_WHAT TO DO_.
After locating the line that contains "old: pink spray bottle" in the data below, set down exactly that line and each one after it through the line that contains "second_place: [46, 137, 114, 270]", and nothing more.

Segment Start: DATA

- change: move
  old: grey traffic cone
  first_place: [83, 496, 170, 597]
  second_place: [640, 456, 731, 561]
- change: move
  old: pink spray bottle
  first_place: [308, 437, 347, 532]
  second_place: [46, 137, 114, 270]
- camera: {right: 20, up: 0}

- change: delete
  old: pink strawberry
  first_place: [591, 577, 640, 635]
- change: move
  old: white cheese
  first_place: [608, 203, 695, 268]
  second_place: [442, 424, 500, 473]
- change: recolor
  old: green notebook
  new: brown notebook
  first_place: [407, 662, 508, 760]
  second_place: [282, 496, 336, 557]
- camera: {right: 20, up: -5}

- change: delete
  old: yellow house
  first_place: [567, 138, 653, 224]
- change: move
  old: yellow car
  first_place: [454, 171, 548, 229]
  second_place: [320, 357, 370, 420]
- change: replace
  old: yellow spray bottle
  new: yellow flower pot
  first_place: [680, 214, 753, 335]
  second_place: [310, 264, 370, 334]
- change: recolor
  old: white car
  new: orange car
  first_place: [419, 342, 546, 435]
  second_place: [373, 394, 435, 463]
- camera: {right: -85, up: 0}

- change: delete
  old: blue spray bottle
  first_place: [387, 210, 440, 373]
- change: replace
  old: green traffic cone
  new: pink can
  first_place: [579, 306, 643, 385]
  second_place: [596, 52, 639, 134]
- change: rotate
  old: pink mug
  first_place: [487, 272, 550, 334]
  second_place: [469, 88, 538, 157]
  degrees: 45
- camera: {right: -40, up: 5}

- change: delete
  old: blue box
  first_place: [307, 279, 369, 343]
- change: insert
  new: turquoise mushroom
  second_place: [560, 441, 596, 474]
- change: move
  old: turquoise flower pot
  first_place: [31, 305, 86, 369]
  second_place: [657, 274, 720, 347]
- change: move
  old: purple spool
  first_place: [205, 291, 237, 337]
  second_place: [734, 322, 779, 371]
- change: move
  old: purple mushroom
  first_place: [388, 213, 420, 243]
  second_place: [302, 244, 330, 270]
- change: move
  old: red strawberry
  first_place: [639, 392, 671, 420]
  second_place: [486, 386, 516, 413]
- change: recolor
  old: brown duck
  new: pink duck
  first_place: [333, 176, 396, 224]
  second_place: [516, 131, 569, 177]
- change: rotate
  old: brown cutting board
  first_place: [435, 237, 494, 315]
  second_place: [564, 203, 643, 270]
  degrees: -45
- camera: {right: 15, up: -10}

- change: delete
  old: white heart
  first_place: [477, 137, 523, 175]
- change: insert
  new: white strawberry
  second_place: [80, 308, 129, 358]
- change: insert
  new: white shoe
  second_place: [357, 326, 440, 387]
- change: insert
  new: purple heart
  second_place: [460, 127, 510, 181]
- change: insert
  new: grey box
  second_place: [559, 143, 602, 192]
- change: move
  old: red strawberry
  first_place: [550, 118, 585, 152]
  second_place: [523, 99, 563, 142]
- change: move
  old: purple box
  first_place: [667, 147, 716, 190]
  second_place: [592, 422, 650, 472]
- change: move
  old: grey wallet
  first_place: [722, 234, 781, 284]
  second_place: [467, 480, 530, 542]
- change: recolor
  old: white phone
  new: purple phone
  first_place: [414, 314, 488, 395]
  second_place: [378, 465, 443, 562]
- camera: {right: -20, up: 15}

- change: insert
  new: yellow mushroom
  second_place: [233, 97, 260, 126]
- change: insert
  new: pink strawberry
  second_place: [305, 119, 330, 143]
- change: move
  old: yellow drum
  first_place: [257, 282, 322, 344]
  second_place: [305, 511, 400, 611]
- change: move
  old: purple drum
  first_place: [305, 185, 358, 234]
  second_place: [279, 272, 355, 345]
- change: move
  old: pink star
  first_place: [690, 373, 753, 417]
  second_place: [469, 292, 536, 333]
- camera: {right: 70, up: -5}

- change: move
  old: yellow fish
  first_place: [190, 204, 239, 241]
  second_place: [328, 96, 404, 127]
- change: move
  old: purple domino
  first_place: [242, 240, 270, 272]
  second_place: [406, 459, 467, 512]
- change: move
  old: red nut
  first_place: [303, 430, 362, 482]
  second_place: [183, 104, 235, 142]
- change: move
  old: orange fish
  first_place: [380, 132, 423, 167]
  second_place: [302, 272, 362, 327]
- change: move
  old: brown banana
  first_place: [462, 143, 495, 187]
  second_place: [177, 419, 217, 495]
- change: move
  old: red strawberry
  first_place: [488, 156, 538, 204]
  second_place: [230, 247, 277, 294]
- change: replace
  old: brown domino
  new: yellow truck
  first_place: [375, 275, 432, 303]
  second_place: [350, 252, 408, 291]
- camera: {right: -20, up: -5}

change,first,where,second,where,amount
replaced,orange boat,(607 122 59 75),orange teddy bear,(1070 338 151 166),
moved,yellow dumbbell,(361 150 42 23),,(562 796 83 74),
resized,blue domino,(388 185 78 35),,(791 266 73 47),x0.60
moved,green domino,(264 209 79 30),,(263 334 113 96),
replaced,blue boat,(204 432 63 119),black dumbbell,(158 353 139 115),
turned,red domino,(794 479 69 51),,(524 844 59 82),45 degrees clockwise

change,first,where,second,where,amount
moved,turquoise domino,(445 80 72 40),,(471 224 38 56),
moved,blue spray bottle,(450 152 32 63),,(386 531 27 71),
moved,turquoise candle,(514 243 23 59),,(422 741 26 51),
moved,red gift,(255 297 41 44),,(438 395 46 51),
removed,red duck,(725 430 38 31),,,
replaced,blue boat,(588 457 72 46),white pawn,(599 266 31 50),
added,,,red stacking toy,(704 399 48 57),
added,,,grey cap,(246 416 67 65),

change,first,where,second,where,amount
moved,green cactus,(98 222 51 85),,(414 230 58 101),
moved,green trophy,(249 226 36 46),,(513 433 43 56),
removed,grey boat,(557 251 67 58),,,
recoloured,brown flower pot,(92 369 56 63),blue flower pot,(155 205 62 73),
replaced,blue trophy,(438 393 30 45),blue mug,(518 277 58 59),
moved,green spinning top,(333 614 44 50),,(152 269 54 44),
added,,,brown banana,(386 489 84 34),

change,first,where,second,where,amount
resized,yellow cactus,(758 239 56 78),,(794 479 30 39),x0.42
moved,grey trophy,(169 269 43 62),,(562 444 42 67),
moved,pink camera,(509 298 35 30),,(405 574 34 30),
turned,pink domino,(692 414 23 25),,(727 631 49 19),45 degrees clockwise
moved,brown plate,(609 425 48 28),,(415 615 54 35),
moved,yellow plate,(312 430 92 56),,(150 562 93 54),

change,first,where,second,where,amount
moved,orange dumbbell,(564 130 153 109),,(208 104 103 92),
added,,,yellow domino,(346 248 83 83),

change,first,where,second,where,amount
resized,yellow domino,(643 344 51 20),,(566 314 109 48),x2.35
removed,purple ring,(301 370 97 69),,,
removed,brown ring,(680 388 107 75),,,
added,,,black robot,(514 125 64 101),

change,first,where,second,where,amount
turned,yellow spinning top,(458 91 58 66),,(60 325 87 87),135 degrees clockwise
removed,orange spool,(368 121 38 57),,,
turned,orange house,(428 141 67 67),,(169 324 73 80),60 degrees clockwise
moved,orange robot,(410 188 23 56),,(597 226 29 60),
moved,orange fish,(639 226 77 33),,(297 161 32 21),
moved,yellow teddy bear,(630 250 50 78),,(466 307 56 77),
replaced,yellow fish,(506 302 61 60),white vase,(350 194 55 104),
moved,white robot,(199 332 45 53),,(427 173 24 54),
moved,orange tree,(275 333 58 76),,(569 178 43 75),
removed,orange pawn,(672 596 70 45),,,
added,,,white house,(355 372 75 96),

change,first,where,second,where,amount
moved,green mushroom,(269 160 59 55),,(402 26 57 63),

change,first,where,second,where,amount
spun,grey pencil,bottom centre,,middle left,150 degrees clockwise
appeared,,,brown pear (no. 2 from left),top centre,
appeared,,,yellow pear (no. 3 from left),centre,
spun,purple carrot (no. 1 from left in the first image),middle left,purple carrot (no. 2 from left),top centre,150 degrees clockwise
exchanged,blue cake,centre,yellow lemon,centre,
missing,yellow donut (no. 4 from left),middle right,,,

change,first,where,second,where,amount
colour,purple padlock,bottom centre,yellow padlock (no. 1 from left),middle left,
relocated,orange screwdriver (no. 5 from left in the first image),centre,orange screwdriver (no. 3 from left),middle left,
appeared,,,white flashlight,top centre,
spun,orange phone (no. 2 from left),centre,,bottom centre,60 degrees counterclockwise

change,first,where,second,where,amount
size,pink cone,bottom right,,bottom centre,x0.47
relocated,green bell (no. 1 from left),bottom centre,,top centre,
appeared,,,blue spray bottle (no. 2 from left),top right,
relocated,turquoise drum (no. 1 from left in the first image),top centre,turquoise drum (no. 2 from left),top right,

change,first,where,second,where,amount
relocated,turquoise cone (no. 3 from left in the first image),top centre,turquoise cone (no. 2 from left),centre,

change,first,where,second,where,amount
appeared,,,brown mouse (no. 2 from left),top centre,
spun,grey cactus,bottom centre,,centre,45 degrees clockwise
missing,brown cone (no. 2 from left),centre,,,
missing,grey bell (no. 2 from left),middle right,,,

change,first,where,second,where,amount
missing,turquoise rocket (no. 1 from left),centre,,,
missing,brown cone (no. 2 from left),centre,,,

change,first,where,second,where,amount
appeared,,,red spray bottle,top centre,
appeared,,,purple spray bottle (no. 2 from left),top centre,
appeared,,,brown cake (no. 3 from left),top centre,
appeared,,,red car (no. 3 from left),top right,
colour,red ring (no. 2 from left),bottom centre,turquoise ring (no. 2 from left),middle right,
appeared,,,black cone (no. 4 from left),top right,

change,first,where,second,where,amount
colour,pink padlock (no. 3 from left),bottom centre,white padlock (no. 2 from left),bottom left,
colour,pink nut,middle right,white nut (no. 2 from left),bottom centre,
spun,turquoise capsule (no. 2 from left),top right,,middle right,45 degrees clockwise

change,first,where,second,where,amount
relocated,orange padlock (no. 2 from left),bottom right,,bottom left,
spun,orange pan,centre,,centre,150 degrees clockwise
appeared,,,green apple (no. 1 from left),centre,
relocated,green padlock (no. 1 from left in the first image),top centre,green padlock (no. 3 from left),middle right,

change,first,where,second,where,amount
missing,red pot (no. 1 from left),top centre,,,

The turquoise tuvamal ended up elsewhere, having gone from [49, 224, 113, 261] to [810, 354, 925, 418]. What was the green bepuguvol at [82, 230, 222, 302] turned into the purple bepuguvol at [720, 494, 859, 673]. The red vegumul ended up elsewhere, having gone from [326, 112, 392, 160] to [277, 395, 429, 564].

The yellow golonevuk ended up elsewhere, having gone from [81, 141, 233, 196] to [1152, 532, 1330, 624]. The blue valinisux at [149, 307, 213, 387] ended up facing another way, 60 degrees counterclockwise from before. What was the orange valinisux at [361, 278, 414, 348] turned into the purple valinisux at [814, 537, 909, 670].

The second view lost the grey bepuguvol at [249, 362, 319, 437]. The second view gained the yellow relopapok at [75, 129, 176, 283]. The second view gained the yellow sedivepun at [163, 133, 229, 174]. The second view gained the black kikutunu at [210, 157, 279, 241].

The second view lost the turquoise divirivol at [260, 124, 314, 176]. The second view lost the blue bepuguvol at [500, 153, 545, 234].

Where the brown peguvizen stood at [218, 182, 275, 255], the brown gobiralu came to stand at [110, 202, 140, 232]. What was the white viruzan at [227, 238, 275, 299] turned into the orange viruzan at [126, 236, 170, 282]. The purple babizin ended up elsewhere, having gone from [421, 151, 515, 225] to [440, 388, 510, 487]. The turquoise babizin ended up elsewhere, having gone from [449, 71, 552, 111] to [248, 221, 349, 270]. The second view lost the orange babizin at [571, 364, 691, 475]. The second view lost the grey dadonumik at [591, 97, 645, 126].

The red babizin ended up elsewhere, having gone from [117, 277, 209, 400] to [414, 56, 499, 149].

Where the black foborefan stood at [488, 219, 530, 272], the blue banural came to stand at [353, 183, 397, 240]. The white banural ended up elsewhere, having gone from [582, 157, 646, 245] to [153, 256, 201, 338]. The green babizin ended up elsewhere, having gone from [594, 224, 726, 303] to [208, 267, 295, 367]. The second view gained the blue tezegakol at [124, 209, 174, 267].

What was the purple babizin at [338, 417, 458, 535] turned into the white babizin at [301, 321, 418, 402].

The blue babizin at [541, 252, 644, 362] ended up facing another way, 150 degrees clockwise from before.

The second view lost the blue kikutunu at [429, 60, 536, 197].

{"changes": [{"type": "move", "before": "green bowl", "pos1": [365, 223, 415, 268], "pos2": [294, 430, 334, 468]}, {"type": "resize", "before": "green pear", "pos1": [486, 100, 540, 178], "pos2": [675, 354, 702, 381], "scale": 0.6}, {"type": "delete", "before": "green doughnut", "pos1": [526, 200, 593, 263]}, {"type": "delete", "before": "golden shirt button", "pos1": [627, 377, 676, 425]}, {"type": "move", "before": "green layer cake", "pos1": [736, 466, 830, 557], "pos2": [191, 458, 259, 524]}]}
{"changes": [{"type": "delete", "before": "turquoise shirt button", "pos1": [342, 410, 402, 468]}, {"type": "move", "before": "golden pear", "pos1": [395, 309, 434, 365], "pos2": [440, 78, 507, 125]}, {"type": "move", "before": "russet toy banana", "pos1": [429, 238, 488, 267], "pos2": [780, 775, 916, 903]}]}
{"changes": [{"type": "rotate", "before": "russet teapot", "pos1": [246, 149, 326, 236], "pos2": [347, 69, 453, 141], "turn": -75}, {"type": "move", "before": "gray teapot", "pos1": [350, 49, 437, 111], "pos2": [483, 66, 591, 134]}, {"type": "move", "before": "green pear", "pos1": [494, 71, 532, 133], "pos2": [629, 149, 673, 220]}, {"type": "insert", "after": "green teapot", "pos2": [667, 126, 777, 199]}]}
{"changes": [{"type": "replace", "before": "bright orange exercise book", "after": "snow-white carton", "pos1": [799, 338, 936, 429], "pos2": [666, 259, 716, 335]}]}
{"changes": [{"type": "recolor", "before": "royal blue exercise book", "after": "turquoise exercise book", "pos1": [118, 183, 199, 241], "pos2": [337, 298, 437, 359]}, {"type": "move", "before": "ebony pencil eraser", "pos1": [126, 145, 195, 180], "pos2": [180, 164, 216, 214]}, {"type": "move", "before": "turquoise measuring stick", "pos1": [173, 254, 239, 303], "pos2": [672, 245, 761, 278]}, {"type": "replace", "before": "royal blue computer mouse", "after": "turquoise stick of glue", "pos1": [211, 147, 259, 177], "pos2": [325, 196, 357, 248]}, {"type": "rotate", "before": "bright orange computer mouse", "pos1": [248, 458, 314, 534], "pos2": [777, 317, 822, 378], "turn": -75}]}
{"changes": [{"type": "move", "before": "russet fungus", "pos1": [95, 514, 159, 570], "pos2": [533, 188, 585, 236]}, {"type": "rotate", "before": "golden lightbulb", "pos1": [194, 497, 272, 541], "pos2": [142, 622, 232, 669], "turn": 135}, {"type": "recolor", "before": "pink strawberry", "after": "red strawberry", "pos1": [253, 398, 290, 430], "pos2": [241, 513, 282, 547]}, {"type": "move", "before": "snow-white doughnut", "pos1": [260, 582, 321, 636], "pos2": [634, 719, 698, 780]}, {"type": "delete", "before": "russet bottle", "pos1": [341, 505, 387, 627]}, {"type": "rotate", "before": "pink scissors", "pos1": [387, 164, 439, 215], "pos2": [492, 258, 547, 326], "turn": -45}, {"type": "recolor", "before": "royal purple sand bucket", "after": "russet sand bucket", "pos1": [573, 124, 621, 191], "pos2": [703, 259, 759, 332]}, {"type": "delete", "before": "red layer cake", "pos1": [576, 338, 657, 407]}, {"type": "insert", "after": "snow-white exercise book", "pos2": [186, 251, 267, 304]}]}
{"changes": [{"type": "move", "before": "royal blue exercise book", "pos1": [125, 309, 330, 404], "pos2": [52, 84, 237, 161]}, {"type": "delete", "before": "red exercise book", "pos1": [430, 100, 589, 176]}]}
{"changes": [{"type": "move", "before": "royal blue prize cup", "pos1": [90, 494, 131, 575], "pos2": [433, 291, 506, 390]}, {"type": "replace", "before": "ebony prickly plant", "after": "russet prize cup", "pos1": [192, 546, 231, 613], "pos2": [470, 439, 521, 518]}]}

Segment End: DATA

_TASK SOLUTION_.
  old: pink spray bottle
  first_place: [308, 437, 347, 532]
  second_place: [46, 137, 114, 270]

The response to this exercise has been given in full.